** Opening Records for processing block **
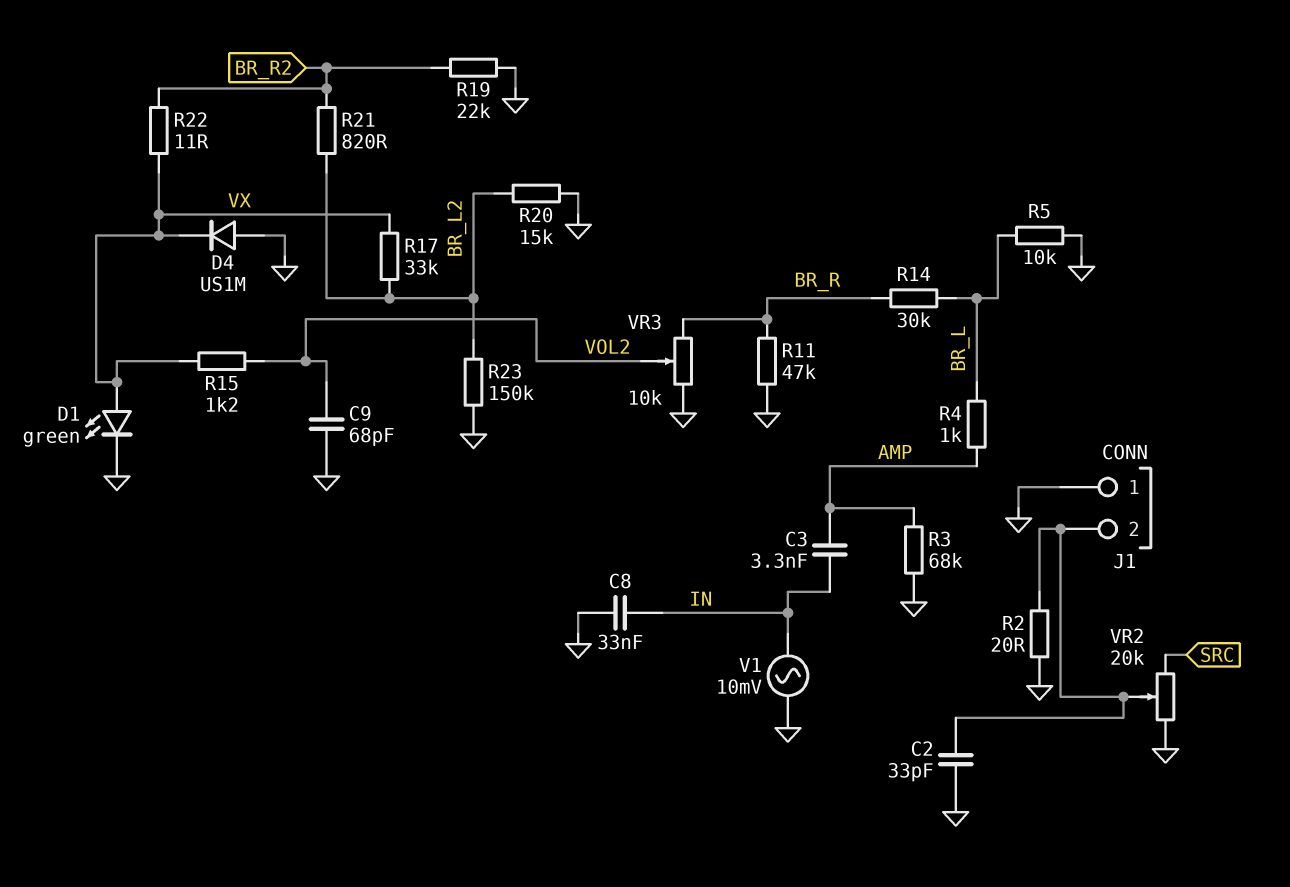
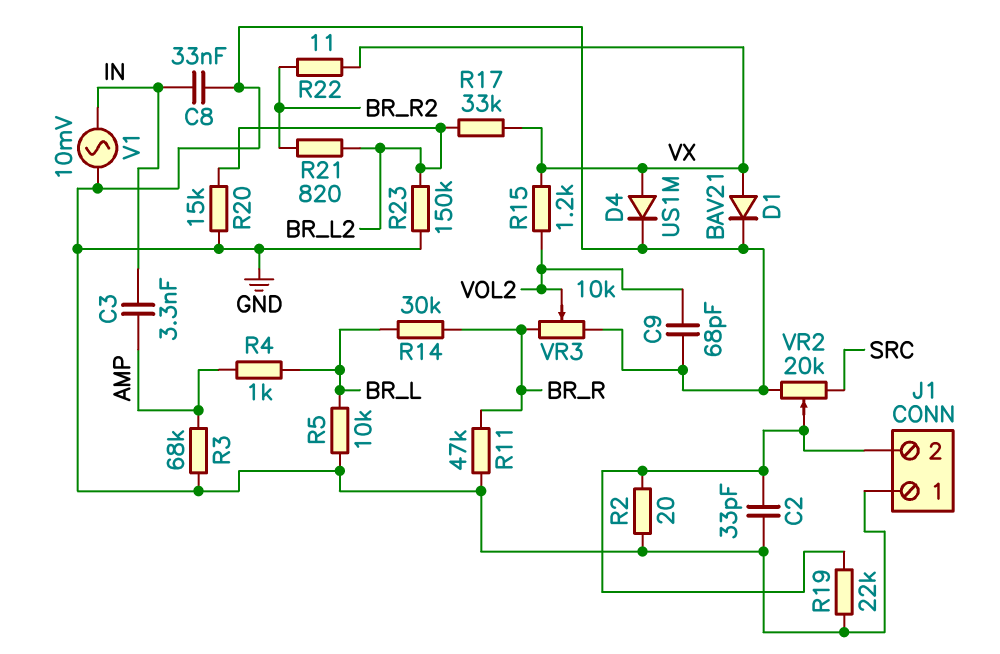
D1: LED green (A VX, K GND) -> diode BAV21 (A VX, K GND)
D4: diode US1M (A GND, K VX) -> diode US1M (A VX, K GND)
R19: 22k (BR_R2, GND) -> 22k (GND, J1/2)

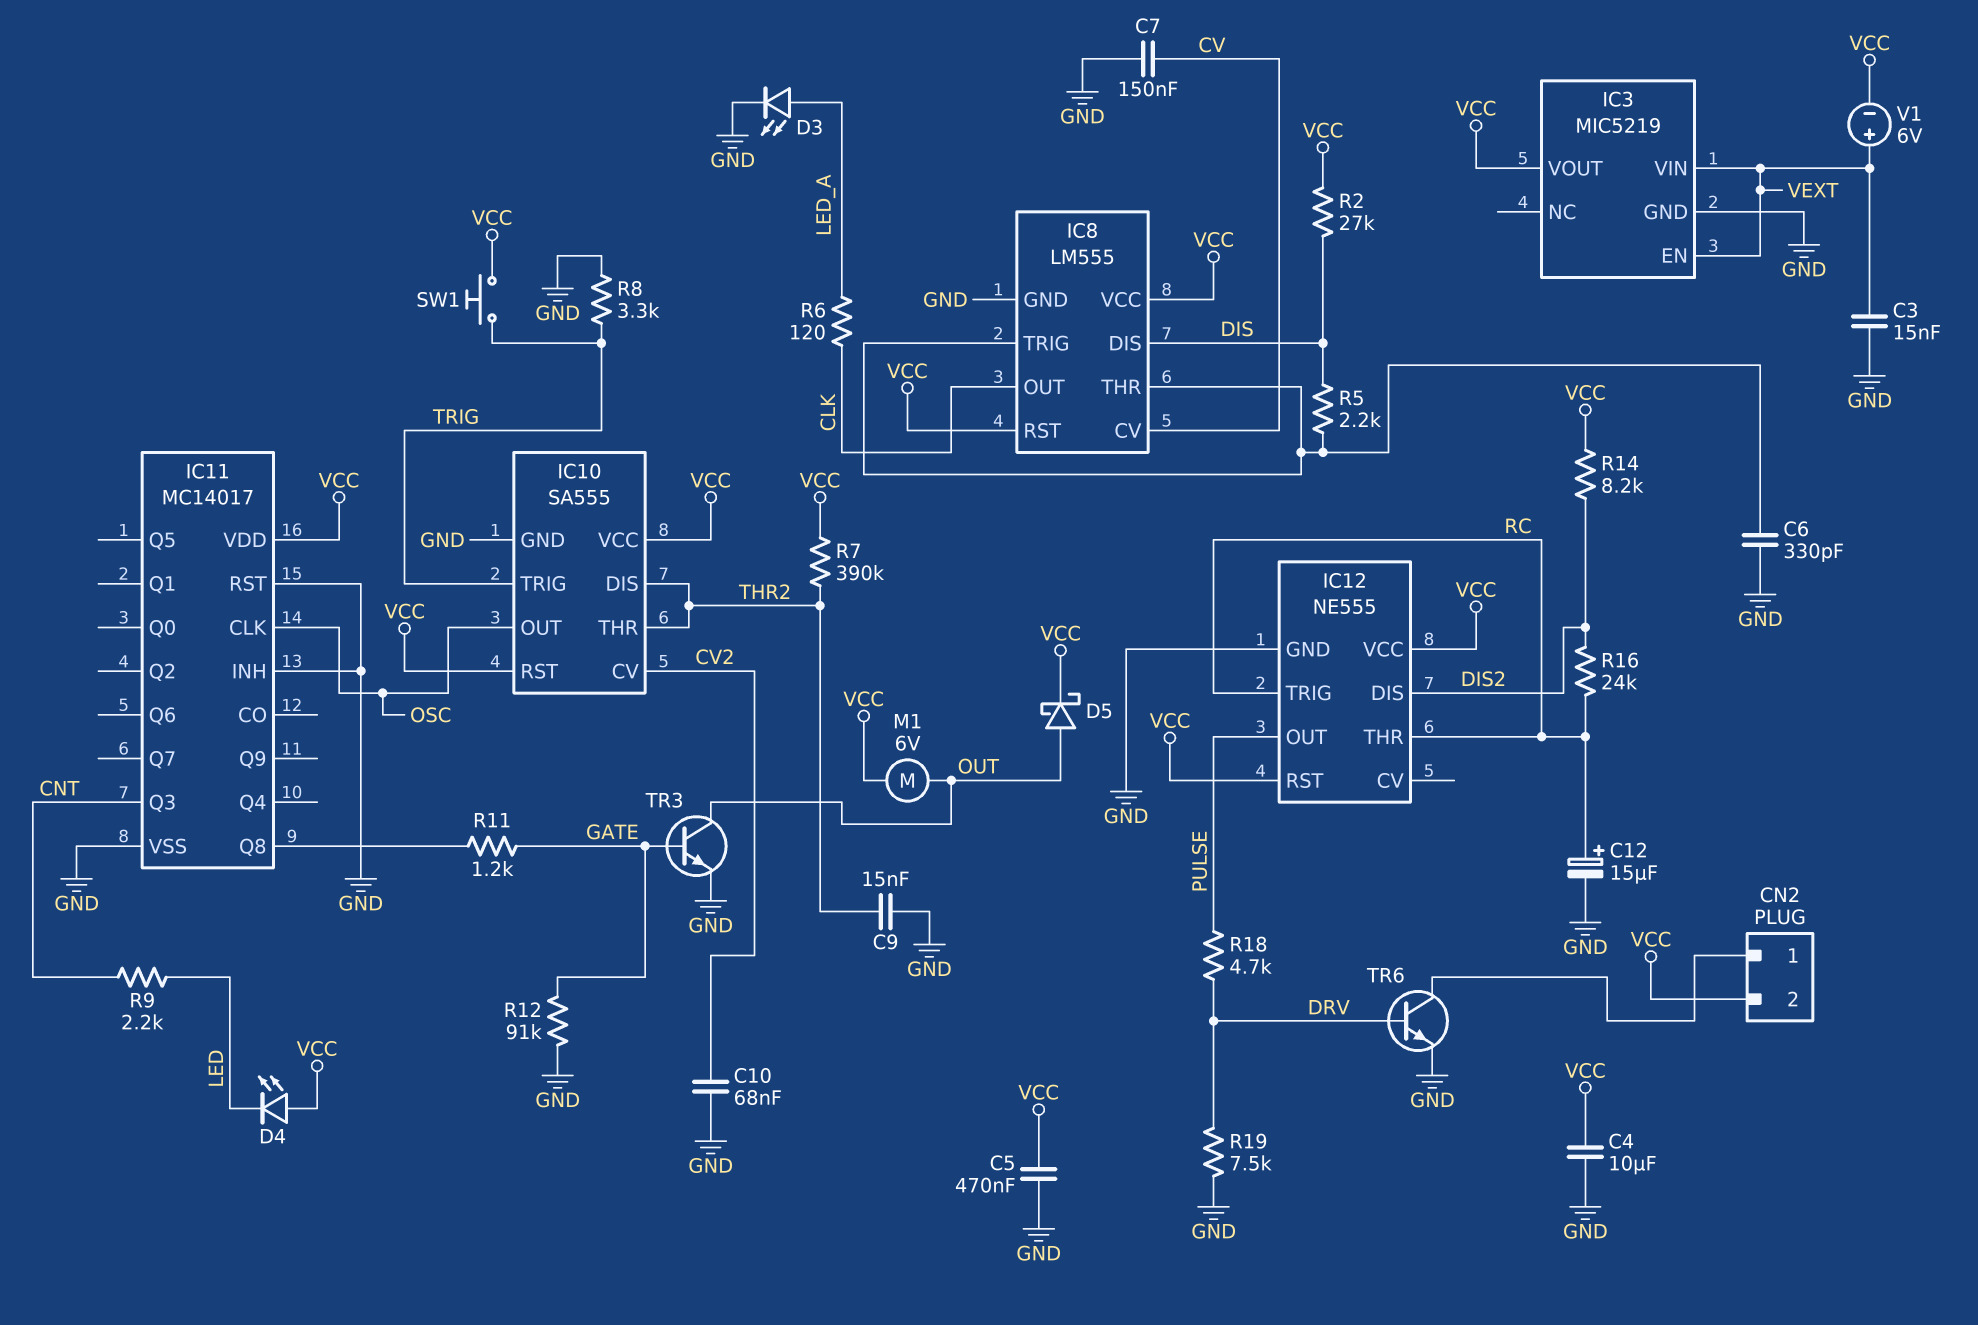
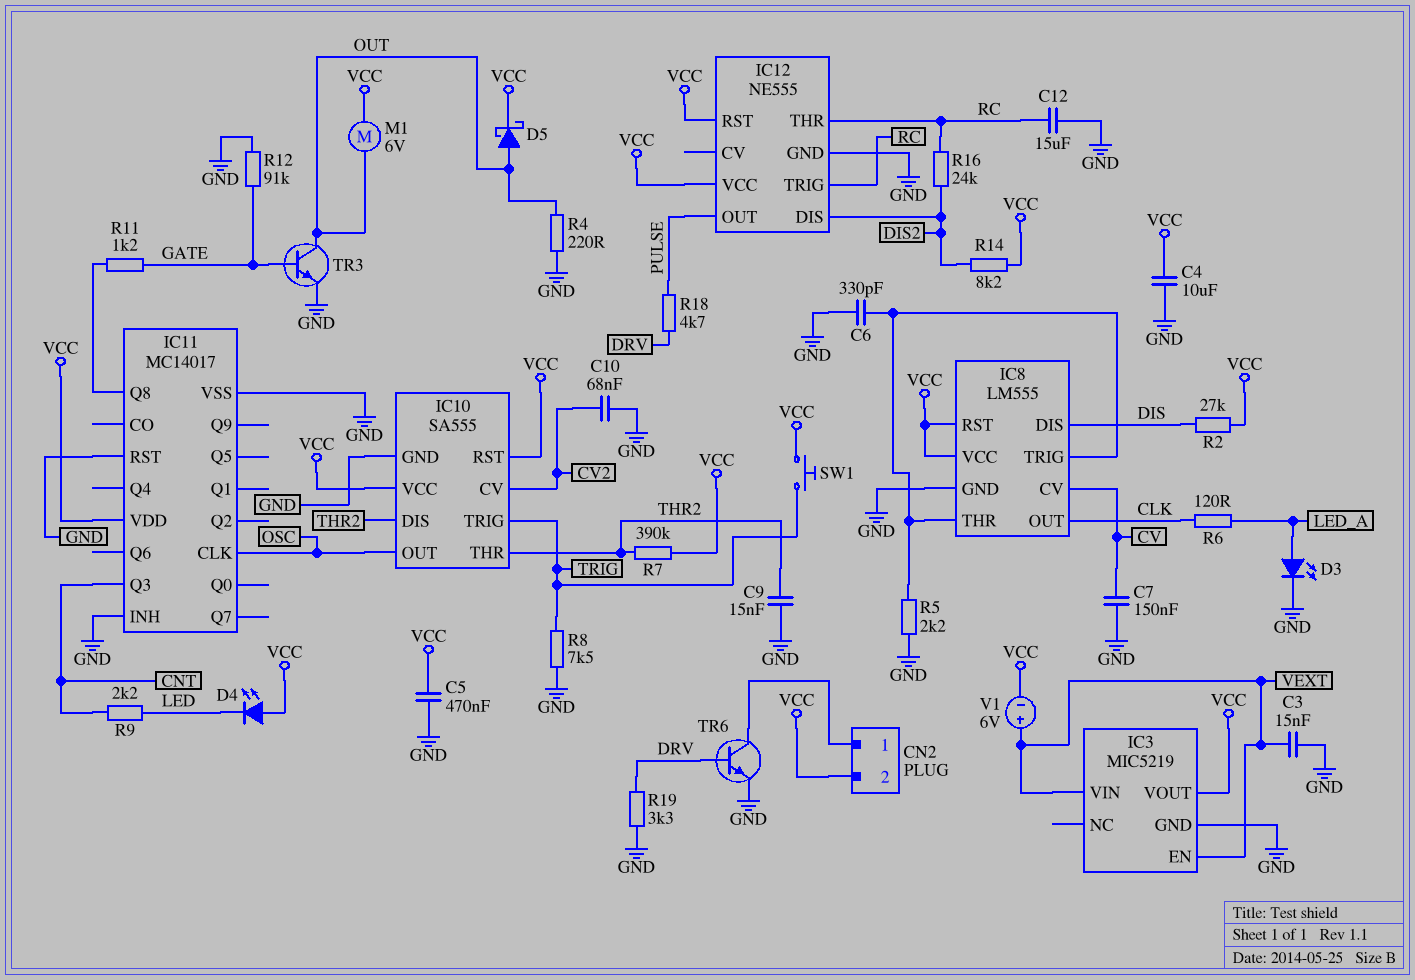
C12: 15uF (plus RC, minus GND) -> 15uF (GND, RC)
R4: none -> 220 (GND, OUT)
R5: 2.2k (DIS, IC8/THR) -> 2.2k (GND, IC8/THR)
R8: 3.3k (GND, TRIG) -> 7.5k (GND, TRIG)
R19: 7.5k (DRV, GND) -> 3.3k (DRV, GND)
** Closing Records for processing block **
Work instructions: A complete answer gives every line of the data that includes "diode".

Response area:
D1: LED green (A VX, K GND) -> diode BAV21 (A VX, K GND)
D4: diode US1M (A GND, K VX) -> diode US1M (A VX, K GND)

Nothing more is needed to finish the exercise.